[Start of Attachment]

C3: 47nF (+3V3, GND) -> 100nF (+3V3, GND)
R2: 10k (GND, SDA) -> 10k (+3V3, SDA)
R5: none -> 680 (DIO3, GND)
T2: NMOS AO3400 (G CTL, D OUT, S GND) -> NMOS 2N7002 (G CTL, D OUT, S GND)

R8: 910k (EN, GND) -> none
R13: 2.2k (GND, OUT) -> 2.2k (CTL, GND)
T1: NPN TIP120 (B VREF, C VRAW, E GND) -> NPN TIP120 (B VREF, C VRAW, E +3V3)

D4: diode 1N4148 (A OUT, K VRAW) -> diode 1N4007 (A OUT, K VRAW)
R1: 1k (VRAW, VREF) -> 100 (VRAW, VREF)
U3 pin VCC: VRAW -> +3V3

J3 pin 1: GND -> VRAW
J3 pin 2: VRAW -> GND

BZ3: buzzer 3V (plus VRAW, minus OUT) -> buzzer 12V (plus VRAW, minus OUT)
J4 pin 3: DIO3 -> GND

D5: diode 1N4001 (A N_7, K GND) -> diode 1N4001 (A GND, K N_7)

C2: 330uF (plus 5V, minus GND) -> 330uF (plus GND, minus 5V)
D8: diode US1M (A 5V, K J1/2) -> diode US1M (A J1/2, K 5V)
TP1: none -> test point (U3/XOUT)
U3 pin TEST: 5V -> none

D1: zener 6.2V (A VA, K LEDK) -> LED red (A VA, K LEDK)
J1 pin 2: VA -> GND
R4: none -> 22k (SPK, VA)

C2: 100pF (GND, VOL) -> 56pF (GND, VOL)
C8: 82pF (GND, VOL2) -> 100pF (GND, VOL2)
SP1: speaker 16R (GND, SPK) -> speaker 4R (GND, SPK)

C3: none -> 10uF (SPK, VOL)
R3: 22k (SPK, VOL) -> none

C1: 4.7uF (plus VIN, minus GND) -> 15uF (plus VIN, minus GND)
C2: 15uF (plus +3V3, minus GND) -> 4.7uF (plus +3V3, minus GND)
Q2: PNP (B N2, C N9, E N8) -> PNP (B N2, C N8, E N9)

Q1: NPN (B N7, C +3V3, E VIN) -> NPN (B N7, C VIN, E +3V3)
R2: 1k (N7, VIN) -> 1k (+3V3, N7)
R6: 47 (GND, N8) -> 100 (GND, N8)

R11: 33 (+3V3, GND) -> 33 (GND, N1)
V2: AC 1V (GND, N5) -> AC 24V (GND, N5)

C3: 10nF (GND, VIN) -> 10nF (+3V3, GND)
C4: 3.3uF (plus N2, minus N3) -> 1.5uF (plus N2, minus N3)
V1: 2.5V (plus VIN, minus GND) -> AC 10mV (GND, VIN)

[End of Attachment]

# [Task description]
Your task is to reproduce exactly the lines from the one with "D5: diode 1N4001" through the end of the listing. Both ends belong in the answer.

# [Task response]
D5: diode 1N4001 (A N_7, K GND) -> diode 1N4001 (A GND, K N_7)

C2: 330uF (plus 5V, minus GND) -> 330uF (plus GND, minus 5V)
D8: diode US1M (A 5V, K J1/2) -> diode US1M (A J1/2, K 5V)
TP1: none -> test point (U3/XOUT)
U3 pin TEST: 5V -> none

D1: zener 6.2V (A VA, K LEDK) -> LED red (A VA, K LEDK)
J1 pin 2: VA -> GND
R4: none -> 22k (SPK, VA)

C2: 100pF (GND, VOL) -> 56pF (GND, VOL)
C8: 82pF (GND, VOL2) -> 100pF (GND, VOL2)
SP1: speaker 16R (GND, SPK) -> speaker 4R (GND, SPK)

C3: none -> 10uF (SPK, VOL)
R3: 22k (SPK, VOL) -> none

C1: 4.7uF (plus VIN, minus GND) -> 15uF (plus VIN, minus GND)
C2: 15uF (plus +3V3, minus GND) -> 4.7uF (plus +3V3, minus GND)
Q2: PNP (B N2, C N9, E N8) -> PNP (B N2, C N8, E N9)

Q1: NPN (B N7, C +3V3, E VIN) -> NPN (B N7, C VIN, E +3V3)
R2: 1k (N7, VIN) -> 1k (+3V3, N7)
R6: 47 (GND, N8) -> 100 (GND, N8)

R11: 33 (+3V3, GND) -> 33 (GND, N1)
V2: AC 1V (GND, N5) -> AC 24V (GND, N5)

C3: 10nF (GND, VIN) -> 10nF (+3V3, GND)
C4: 3.3uF (plus N2, minus N3) -> 1.5uF (plus N2, minus N3)
V1: 2.5V (plus VIN, minus GND) -> AC 10mV (GND, VIN)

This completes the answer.